* **INFORMATION PROVIDED**:
_ _ _ _ _ _ _

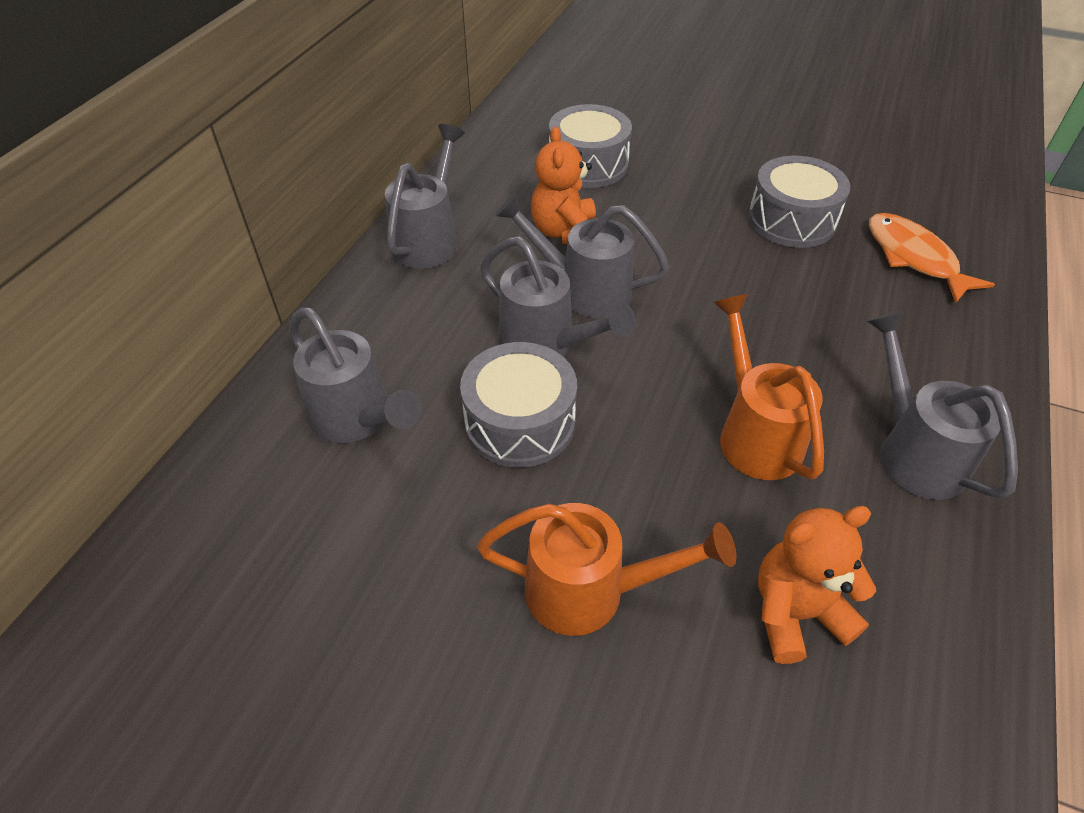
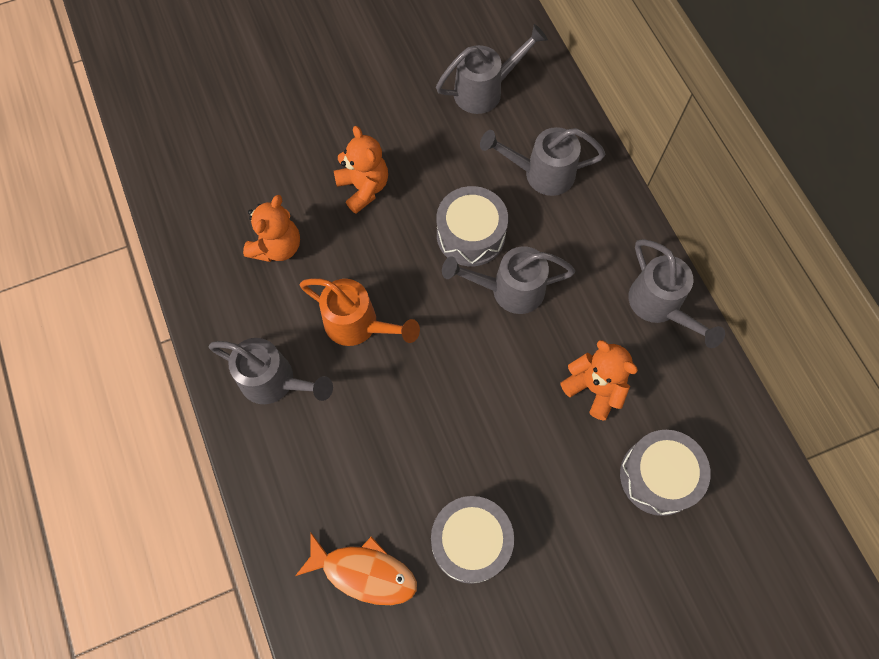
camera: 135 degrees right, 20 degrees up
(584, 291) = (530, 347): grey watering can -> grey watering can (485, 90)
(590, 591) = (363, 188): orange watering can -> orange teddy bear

_ _ _ _ _ _ _

* **WORK TO COMPLETE**:
Restate the material word for word, minus pictures.

* **SOLUTION FOR THIS PROBLEM**:
camera: 135 degrees right, 20 degrees up
(584, 291) = (530, 347): grey watering can -> grey watering can (485, 90)
(590, 591) = (363, 188): orange watering can -> orange teddy bear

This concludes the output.